REQUIRED WORK —
Please show all lines of the records that include "donut".
:::
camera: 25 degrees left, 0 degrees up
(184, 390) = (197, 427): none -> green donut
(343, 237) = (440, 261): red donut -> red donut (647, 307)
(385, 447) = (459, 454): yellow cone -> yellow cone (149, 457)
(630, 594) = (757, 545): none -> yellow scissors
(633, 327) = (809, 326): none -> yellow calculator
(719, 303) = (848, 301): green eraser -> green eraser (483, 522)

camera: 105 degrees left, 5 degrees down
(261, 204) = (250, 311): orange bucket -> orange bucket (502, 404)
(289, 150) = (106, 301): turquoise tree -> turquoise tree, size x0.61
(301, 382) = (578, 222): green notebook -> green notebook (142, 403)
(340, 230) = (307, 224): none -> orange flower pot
:::
ANSWER TO THE PROBLEM —
(184, 390) = (197, 427): none -> green donut
(343, 237) = (440, 261): red donut -> red donut (647, 307)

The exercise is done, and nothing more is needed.